* _Your goal_: Could you restate every entry word for word, leaving the pictures out?

== Data in this exercise ==

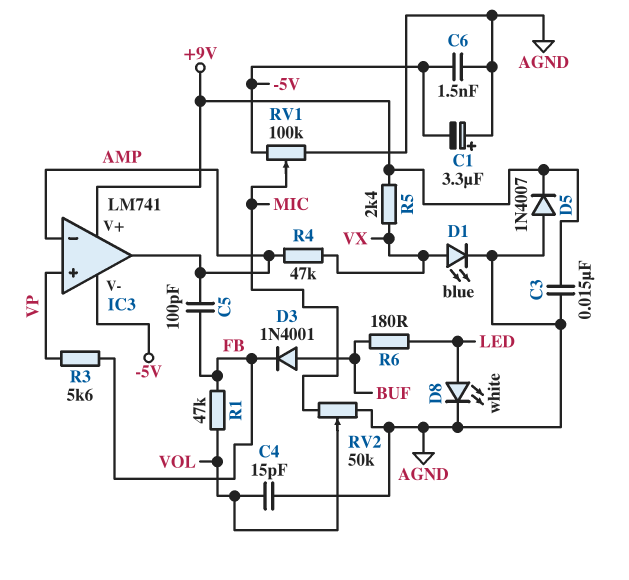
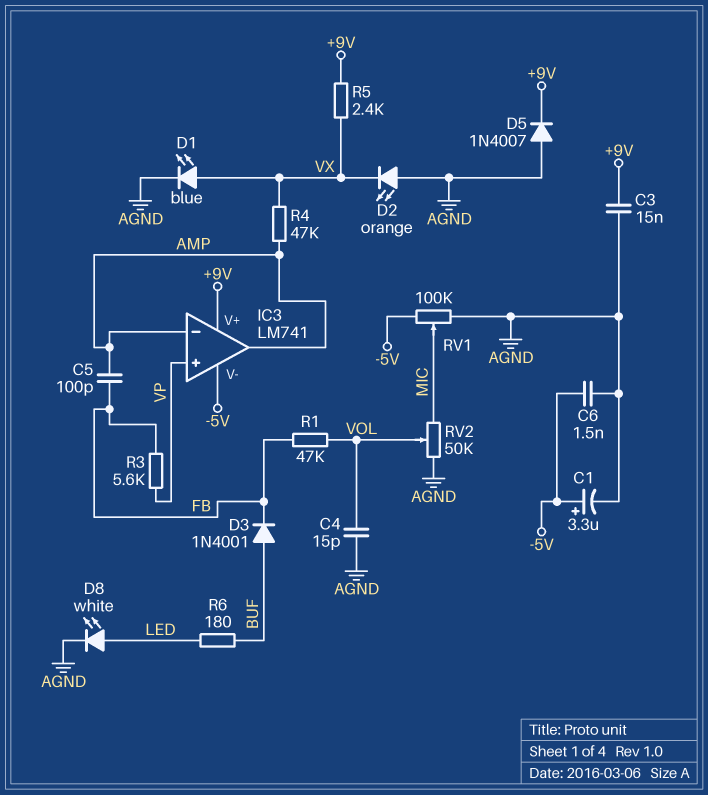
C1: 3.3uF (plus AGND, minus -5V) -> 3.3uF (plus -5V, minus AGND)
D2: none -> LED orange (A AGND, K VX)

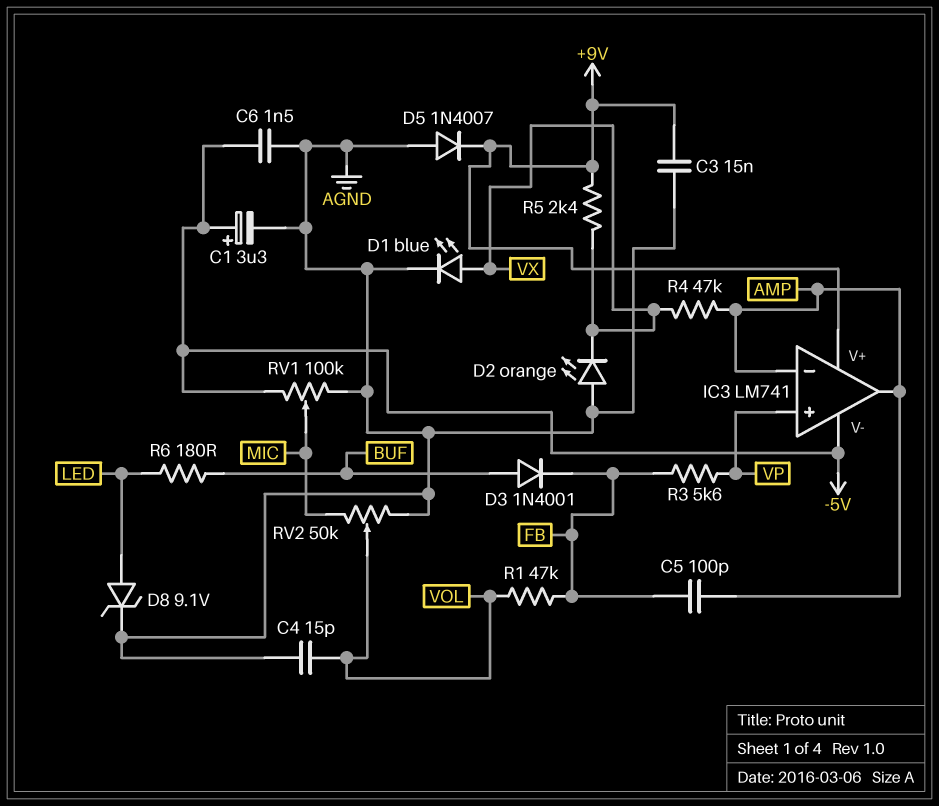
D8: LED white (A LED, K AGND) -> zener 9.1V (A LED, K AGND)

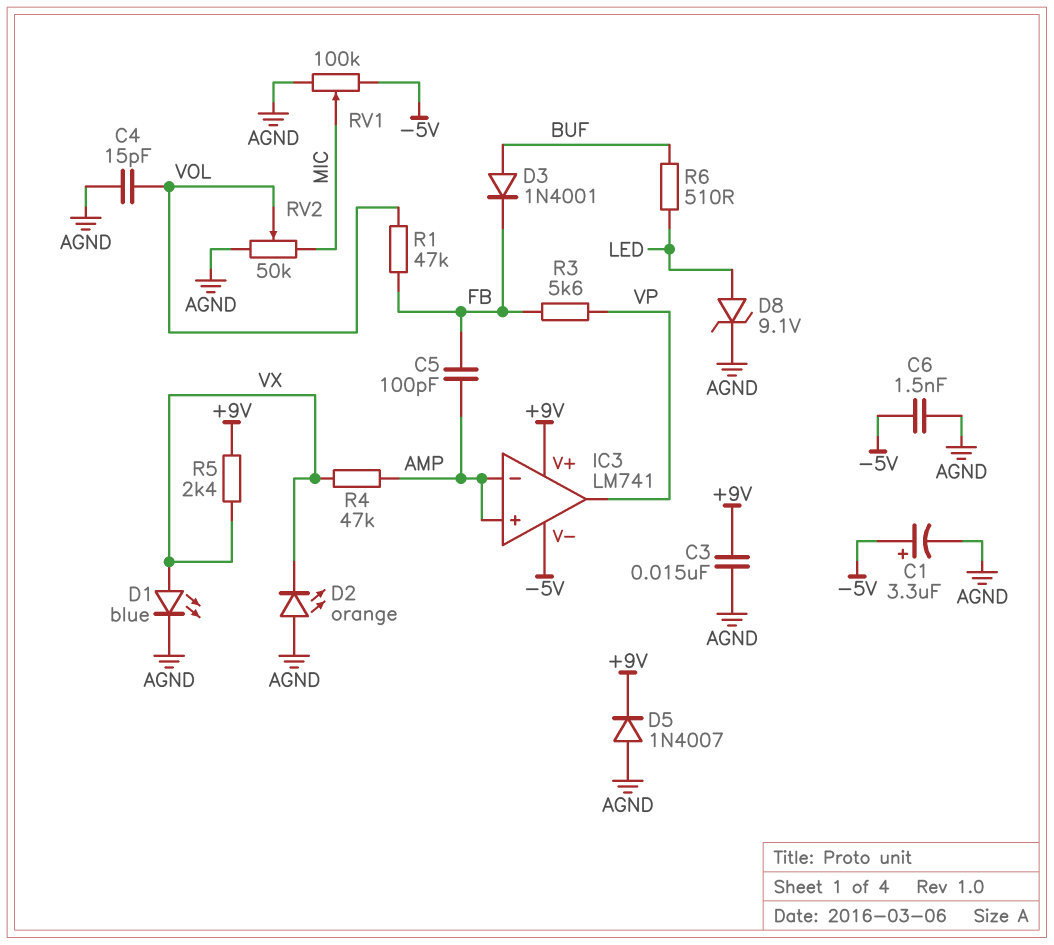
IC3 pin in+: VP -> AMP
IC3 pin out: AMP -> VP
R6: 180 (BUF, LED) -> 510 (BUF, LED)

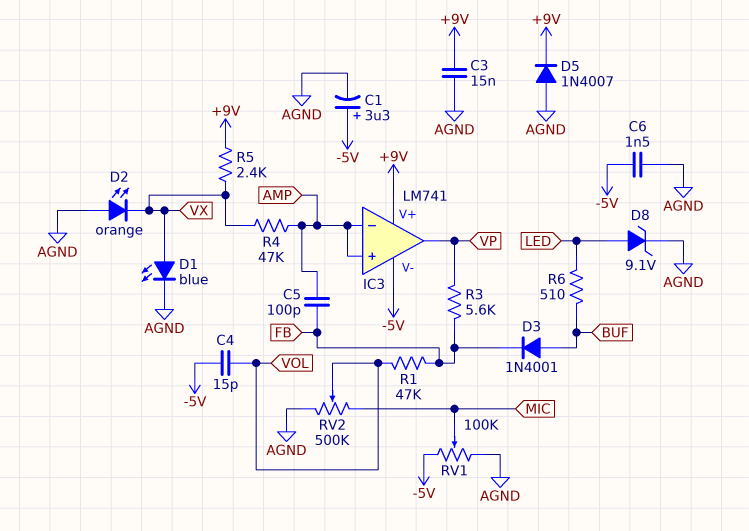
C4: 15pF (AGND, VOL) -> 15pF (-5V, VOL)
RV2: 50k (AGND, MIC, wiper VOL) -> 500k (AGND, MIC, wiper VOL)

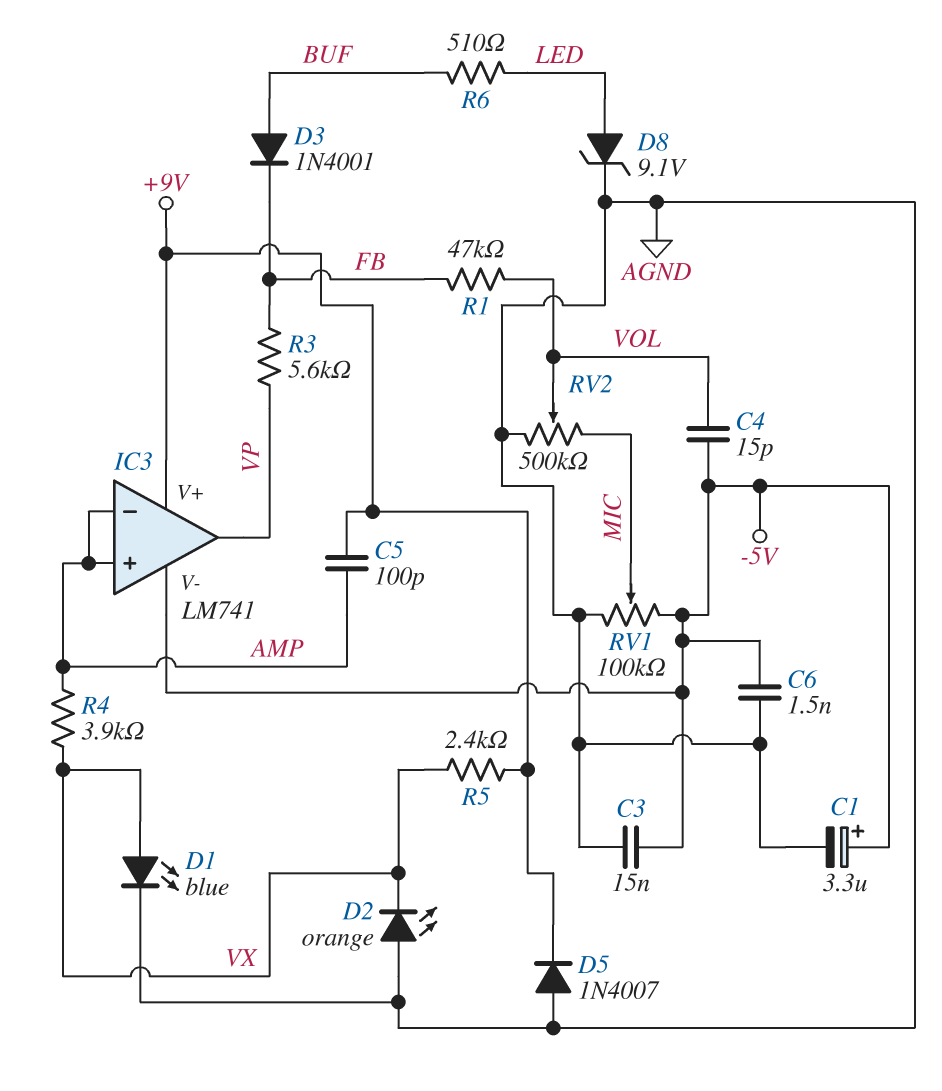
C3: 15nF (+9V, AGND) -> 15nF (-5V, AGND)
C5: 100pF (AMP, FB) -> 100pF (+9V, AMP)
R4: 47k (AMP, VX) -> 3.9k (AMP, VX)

===

* _Solution_:
C1: 3.3uF (plus AGND, minus -5V) -> 3.3uF (plus -5V, minus AGND)
D2: none -> LED orange (A AGND, K VX)

D8: LED white (A LED, K AGND) -> zener 9.1V (A LED, K AGND)

IC3 pin in+: VP -> AMP
IC3 pin out: AMP -> VP
R6: 180 (BUF, LED) -> 510 (BUF, LED)

C4: 15pF (AGND, VOL) -> 15pF (-5V, VOL)
RV2: 50k (AGND, MIC, wiper VOL) -> 500k (AGND, MIC, wiper VOL)

C3: 15nF (+9V, AGND) -> 15nF (-5V, AGND)
C5: 100pF (AMP, FB) -> 100pF (+9V, AMP)
R4: 47k (AMP, VX) -> 3.9k (AMP, VX)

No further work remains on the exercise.